Exercise objective: Reprint the listing. Every line must match the original exactly.

Data section:
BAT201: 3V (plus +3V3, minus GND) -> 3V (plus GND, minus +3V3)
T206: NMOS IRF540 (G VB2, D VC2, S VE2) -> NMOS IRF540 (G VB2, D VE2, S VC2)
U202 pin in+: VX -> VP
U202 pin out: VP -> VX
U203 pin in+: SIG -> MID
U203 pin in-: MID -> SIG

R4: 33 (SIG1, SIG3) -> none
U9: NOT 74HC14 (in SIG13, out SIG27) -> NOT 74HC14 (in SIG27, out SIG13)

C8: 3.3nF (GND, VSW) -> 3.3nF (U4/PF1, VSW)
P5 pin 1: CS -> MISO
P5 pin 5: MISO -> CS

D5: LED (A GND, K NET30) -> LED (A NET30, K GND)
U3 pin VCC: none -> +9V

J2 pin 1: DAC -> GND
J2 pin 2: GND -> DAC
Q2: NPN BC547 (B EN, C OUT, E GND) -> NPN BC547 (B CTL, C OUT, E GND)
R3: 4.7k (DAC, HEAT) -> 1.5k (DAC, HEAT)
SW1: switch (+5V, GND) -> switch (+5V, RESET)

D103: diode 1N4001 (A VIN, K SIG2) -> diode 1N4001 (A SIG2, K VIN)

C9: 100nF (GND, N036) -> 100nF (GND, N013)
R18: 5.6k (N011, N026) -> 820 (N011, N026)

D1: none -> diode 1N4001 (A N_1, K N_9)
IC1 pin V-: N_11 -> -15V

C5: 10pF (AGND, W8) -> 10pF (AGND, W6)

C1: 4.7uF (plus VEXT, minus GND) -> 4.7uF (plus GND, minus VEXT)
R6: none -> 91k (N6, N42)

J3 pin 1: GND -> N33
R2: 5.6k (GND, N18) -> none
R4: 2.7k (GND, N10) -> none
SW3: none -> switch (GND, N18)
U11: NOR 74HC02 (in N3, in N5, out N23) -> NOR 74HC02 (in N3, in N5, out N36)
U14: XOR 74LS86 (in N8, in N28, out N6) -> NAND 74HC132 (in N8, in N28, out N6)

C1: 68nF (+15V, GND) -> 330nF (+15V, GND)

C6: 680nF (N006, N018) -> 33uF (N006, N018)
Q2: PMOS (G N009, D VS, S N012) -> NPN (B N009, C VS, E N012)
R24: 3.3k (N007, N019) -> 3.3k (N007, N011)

Output for this task:
BAT201: 3V (plus +3V3, minus GND) -> 3V (plus GND, minus +3V3)
T206: NMOS IRF540 (G VB2, D VC2, S VE2) -> NMOS IRF540 (G VB2, D VE2, S VC2)
U202 pin in+: VX -> VP
U202 pin out: VP -> VX
U203 pin in+: SIG -> MID
U203 pin in-: MID -> SIG

R4: 33 (SIG1, SIG3) -> none
U9: NOT 74HC14 (in SIG13, out SIG27) -> NOT 74HC14 (in SIG27, out SIG13)

C8: 3.3nF (GND, VSW) -> 3.3nF (U4/PF1, VSW)
P5 pin 1: CS -> MISO
P5 pin 5: MISO -> CS

D5: LED (A GND, K NET30) -> LED (A NET30, K GND)
U3 pin VCC: none -> +9V

J2 pin 1: DAC -> GND
J2 pin 2: GND -> DAC
Q2: NPN BC547 (B EN, C OUT, E GND) -> NPN BC547 (B CTL, C OUT, E GND)
R3: 4.7k (DAC, HEAT) -> 1.5k (DAC, HEAT)
SW1: switch (+5V, GND) -> switch (+5V, RESET)

D103: diode 1N4001 (A VIN, K SIG2) -> diode 1N4001 (A SIG2, K VIN)

C9: 100nF (GND, N036) -> 100nF (GND, N013)
R18: 5.6k (N011, N026) -> 820 (N011, N026)

D1: none -> diode 1N4001 (A N_1, K N_9)
IC1 pin V-: N_11 -> -15V

C5: 10pF (AGND, W8) -> 10pF (AGND, W6)

C1: 4.7uF (plus VEXT, minus GND) -> 4.7uF (plus GND, minus VEXT)
R6: none -> 91k (N6, N42)

J3 pin 1: GND -> N33
R2: 5.6k (GND, N18) -> none
R4: 2.7k (GND, N10) -> none
SW3: none -> switch (GND, N18)
U11: NOR 74HC02 (in N3, in N5, out N23) -> NOR 74HC02 (in N3, in N5, out N36)
U14: XOR 74LS86 (in N8, in N28, out N6) -> NAND 74HC132 (in N8, in N28, out N6)

C1: 68nF (+15V, GND) -> 330nF (+15V, GND)

C6: 680nF (N006, N018) -> 33uF (N006, N018)
Q2: PMOS (G N009, D VS, S N012) -> NPN (B N009, C VS, E N012)
R24: 3.3k (N007, N019) -> 3.3k (N007, N011)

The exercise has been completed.